• **SUPPLIED DATA**:
-- Opening Marker --

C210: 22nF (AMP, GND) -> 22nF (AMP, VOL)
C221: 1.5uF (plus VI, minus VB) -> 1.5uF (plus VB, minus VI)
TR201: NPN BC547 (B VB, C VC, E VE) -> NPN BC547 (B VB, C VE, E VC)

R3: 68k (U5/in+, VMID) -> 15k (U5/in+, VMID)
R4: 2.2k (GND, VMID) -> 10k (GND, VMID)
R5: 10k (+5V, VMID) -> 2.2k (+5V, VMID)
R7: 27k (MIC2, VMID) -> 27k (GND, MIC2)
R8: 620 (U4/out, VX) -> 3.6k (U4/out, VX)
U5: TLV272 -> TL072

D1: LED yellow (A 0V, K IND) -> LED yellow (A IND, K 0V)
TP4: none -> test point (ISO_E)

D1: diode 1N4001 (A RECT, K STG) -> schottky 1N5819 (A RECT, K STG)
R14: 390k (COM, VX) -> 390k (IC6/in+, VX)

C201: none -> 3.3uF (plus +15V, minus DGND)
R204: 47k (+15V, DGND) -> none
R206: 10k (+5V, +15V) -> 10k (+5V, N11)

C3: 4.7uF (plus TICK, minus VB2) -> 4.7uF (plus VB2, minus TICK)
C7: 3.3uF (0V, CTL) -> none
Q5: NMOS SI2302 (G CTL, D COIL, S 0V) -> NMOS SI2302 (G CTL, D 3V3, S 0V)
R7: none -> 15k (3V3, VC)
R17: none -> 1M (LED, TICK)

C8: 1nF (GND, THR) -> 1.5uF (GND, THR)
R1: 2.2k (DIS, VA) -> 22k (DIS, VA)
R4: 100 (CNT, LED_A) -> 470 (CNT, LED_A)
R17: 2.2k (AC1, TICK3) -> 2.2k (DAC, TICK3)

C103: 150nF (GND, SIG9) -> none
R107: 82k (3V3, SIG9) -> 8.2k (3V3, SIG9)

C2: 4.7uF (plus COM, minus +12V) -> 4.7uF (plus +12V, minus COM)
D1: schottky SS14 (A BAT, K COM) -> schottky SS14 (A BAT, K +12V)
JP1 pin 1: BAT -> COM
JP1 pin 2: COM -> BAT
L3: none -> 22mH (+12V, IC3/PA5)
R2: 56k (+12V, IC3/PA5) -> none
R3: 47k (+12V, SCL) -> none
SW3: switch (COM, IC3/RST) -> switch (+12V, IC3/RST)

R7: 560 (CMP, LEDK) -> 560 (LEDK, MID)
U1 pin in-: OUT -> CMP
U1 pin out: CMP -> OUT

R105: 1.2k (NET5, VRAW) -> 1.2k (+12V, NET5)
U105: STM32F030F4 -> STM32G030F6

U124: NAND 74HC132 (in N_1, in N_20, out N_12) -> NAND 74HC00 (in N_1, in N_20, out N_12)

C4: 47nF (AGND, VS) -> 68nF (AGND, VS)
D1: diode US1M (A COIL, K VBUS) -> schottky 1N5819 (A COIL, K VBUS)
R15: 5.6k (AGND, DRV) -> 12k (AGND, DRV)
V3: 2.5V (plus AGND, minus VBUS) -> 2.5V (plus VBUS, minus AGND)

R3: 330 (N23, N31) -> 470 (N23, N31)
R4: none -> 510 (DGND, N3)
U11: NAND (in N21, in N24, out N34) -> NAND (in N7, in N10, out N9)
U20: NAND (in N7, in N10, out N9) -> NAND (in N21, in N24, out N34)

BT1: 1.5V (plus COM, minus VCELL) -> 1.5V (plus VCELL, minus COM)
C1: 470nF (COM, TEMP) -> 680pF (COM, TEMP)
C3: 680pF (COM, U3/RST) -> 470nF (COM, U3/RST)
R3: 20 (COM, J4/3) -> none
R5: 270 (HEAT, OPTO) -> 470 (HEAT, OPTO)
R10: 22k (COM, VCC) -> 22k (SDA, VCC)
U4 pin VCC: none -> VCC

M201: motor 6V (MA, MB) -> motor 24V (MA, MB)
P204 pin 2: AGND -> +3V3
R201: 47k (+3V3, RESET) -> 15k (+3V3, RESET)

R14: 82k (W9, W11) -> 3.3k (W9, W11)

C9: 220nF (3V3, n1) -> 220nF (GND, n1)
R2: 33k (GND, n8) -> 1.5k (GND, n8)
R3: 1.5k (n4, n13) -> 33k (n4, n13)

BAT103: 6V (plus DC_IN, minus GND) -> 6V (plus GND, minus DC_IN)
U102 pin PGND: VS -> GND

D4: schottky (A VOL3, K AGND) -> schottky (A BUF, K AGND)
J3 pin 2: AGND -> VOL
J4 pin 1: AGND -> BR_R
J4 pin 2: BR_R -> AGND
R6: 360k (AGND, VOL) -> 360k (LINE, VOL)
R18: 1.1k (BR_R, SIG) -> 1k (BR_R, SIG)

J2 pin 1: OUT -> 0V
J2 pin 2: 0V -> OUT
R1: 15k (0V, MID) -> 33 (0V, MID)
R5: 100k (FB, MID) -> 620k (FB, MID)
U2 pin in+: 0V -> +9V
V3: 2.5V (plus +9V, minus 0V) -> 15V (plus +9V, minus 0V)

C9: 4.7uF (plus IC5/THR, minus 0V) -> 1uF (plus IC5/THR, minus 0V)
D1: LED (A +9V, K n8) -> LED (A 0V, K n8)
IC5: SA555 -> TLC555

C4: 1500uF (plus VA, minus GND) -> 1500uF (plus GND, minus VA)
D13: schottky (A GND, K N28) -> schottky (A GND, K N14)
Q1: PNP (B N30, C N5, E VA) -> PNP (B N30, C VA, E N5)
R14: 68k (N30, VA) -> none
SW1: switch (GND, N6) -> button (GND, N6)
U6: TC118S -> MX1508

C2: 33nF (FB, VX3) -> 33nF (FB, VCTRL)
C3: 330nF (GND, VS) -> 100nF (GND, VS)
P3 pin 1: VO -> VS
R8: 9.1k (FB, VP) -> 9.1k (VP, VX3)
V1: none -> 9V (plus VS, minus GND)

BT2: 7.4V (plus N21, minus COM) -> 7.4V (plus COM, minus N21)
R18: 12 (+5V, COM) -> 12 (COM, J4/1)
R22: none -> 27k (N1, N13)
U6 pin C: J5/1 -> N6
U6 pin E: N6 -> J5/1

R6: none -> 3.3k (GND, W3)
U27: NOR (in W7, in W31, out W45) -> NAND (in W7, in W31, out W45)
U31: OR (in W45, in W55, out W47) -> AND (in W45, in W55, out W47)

-- Closing Marker --

• **TASK TO COMPLETE**: Report the number of lines above that contain the word "diode", and only that number.

• **ANSWER BOX**: 2